BEGIN PROVIDED RECORDS
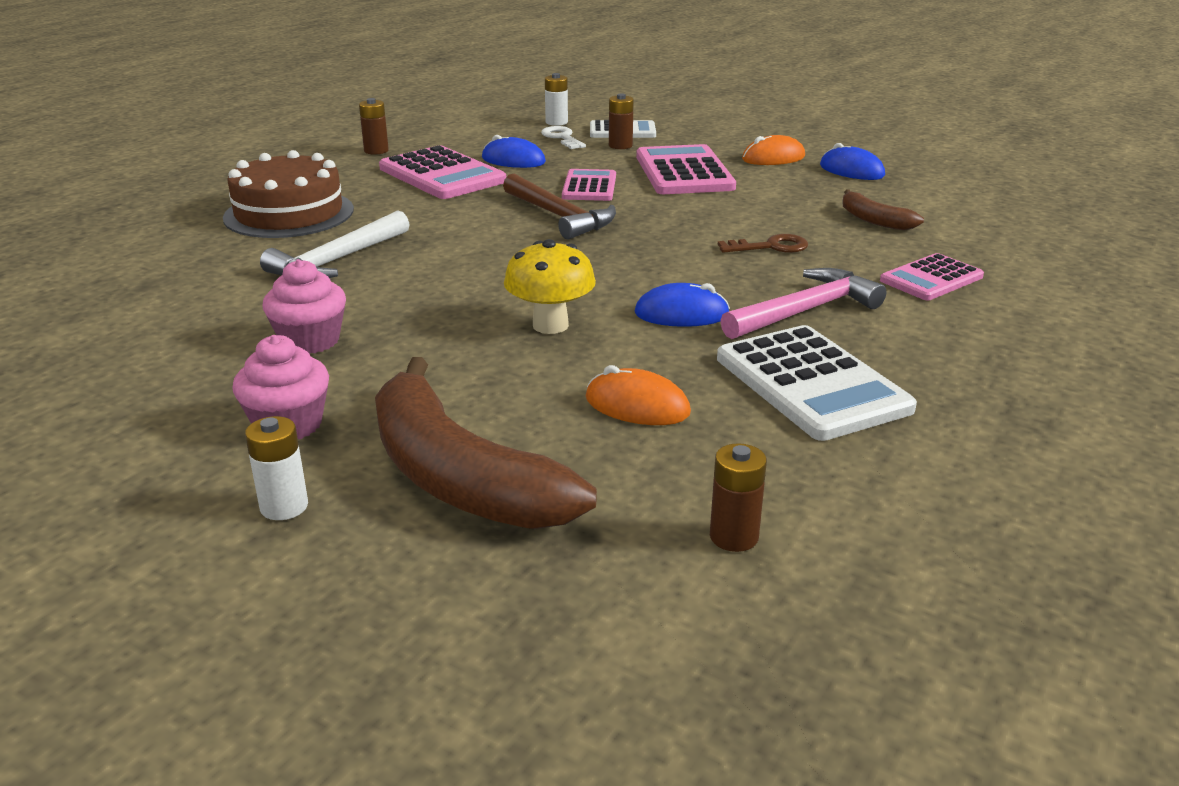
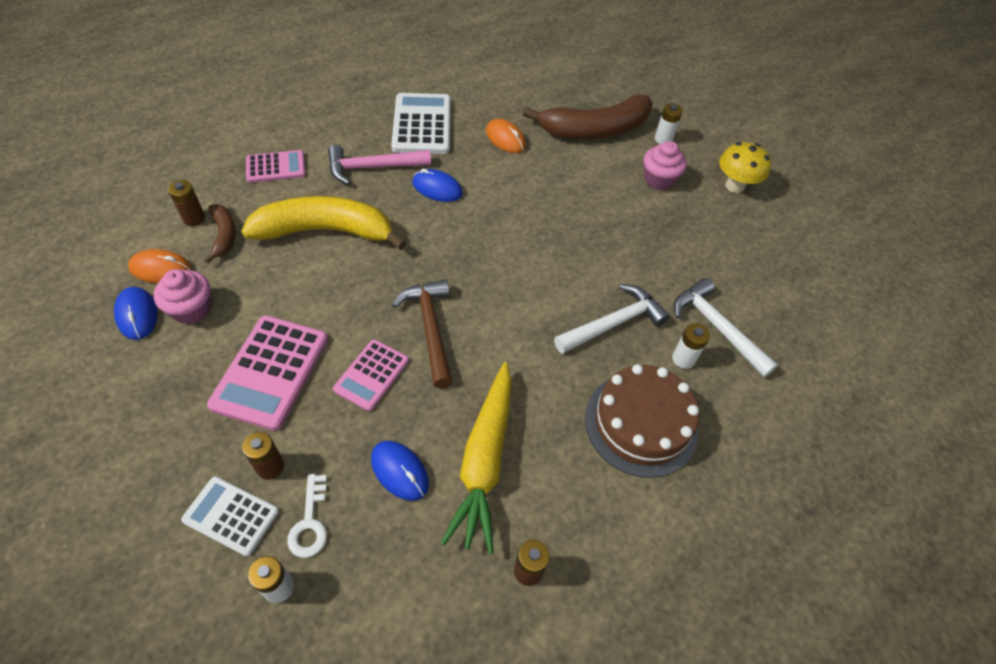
camera: 160 degrees left, 25 degrees up
pink cupcake [263,259,346,354] -> pink cupcake moved to [154,269,211,324]
brown banana [375,357,597,529] -> brown banana turned 90 degrees clockwise [523,94,653,139]
pink calculator [379,145,506,199] -> yellow carrot [441,362,512,554]
yellow mushroom [504,239,596,334] -> yellow mushroom moved to [719,142,771,193]
brown battery [710,443,767,552] -> brown battery moved to [168,180,205,226]
brown key [718,234,808,253] -> yellow banana [241,196,406,250]
orange mouse [742,135,805,165] -> orange mouse moved to [128,249,191,283]
none -> white battery [672,323,710,369]
none -> white hammer [674,278,778,377]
END PROVIDED RECORDS
**TASK DESCRIPTION:** If an entry contains a picture, skip the picture and reproduce everything else exactly.

**WRITTEN SOLUTION:**
camera: 160 degrees left, 25 degrees up
pink cupcake [263,259,346,354] -> pink cupcake moved to [154,269,211,324]
brown banana [375,357,597,529] -> brown banana turned 90 degrees clockwise [523,94,653,139]
pink calculator [379,145,506,199] -> yellow carrot [441,362,512,554]
yellow mushroom [504,239,596,334] -> yellow mushroom moved to [719,142,771,193]
brown battery [710,443,767,552] -> brown battery moved to [168,180,205,226]
brown key [718,234,808,253] -> yellow banana [241,196,406,250]
orange mouse [742,135,805,165] -> orange mouse moved to [128,249,191,283]
none -> white battery [672,323,710,369]
none -> white hammer [674,278,778,377]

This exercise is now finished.